START Data records

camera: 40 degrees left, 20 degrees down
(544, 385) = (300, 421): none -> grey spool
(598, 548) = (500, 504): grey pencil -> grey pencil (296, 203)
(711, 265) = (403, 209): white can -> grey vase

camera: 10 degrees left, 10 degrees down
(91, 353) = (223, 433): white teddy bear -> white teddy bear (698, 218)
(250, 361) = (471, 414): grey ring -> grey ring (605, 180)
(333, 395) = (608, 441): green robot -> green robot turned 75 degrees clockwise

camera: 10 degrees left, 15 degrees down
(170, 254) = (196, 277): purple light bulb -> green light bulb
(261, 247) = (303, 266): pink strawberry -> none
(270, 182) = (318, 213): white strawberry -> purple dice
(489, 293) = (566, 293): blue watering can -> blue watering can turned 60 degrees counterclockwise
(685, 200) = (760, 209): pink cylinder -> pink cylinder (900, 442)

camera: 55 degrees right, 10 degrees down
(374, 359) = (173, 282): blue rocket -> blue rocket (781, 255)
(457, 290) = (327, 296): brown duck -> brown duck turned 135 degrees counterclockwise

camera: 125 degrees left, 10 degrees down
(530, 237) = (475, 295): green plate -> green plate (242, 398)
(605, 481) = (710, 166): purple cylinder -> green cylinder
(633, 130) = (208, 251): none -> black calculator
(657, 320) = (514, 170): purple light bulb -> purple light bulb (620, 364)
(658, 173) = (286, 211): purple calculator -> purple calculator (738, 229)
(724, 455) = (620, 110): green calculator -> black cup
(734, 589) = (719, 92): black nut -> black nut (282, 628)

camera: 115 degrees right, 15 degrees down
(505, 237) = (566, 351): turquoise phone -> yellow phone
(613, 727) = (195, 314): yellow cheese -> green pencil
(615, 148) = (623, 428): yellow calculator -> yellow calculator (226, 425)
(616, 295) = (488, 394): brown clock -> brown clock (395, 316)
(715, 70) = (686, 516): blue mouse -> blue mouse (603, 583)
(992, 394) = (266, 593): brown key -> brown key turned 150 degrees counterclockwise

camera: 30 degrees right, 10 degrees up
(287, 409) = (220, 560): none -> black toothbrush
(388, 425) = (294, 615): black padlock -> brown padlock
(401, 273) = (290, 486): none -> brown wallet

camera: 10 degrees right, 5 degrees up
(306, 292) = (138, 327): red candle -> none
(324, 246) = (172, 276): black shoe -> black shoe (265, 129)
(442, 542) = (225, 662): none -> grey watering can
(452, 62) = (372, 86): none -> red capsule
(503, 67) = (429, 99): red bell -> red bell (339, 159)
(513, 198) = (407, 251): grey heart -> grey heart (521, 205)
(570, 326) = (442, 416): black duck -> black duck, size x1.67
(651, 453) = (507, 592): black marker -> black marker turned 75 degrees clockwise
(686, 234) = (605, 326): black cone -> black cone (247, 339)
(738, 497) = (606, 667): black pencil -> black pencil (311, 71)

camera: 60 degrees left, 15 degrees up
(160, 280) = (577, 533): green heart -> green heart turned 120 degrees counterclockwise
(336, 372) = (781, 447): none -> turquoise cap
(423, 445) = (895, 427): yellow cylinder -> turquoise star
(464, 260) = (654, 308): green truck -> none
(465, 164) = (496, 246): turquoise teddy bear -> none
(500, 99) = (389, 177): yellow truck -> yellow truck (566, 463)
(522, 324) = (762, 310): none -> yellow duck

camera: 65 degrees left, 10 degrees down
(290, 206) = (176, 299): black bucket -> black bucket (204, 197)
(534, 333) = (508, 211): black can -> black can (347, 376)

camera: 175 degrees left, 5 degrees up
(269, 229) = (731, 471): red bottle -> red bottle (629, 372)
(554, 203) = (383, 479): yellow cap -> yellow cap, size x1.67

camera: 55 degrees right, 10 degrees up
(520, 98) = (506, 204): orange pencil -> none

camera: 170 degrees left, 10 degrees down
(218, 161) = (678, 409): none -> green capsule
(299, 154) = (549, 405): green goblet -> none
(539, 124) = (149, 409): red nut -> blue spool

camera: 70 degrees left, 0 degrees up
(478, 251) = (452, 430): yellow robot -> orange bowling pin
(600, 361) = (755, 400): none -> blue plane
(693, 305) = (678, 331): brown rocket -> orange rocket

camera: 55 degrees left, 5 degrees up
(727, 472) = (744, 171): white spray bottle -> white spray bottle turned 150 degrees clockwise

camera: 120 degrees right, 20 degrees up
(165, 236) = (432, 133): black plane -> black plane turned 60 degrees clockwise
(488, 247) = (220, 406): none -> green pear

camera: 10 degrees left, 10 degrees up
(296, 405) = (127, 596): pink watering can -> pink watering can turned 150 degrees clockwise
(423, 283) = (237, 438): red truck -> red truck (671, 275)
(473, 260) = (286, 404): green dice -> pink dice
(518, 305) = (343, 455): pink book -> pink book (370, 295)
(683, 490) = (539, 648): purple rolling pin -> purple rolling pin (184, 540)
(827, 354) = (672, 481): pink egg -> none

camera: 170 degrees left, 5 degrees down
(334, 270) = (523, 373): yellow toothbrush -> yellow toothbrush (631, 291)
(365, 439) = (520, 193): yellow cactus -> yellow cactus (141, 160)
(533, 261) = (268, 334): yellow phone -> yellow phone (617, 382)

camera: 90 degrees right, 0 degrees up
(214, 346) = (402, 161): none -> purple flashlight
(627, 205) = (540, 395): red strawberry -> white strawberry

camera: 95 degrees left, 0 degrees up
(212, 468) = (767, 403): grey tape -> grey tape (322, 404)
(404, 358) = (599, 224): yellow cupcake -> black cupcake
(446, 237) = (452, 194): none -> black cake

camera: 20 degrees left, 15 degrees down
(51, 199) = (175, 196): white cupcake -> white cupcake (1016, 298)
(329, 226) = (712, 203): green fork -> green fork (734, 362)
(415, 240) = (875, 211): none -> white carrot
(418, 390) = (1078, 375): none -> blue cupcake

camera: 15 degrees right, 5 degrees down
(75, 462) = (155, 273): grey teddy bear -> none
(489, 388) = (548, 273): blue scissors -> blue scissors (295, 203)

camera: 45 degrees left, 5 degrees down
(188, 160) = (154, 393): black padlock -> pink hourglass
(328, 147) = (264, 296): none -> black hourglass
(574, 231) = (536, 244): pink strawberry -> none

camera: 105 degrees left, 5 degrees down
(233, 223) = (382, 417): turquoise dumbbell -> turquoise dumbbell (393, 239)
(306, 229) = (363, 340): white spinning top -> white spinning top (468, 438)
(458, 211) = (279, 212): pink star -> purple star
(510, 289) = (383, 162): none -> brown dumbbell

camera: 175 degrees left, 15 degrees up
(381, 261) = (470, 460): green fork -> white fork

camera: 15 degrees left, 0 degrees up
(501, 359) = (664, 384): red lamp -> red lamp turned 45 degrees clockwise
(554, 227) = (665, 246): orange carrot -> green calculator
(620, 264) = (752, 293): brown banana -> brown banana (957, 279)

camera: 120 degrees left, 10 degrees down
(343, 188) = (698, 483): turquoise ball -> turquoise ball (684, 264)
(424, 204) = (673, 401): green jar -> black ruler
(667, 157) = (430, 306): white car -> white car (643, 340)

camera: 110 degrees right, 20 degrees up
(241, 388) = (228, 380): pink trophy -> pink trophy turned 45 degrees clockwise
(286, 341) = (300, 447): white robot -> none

END Data records

§ Directions for this task: Everything from the first line above through the line that contains "(374, 359) = (173, 282): blue" should be duplicated exactly, please, and nothing beyond it.

§ Output:
camera: 40 degrees left, 20 degrees down
(544, 385) = (300, 421): none -> grey spool
(598, 548) = (500, 504): grey pencil -> grey pencil (296, 203)
(711, 265) = (403, 209): white can -> grey vase

camera: 10 degrees left, 10 degrees down
(91, 353) = (223, 433): white teddy bear -> white teddy bear (698, 218)
(250, 361) = (471, 414): grey ring -> grey ring (605, 180)
(333, 395) = (608, 441): green robot -> green robot turned 75 degrees clockwise

camera: 10 degrees left, 15 degrees down
(170, 254) = (196, 277): purple light bulb -> green light bulb
(261, 247) = (303, 266): pink strawberry -> none
(270, 182) = (318, 213): white strawberry -> purple dice
(489, 293) = (566, 293): blue watering can -> blue watering can turned 60 degrees counterclockwise
(685, 200) = (760, 209): pink cylinder -> pink cylinder (900, 442)

camera: 55 degrees right, 10 degrees down
(374, 359) = (173, 282): blue rocket -> blue rocket (781, 255)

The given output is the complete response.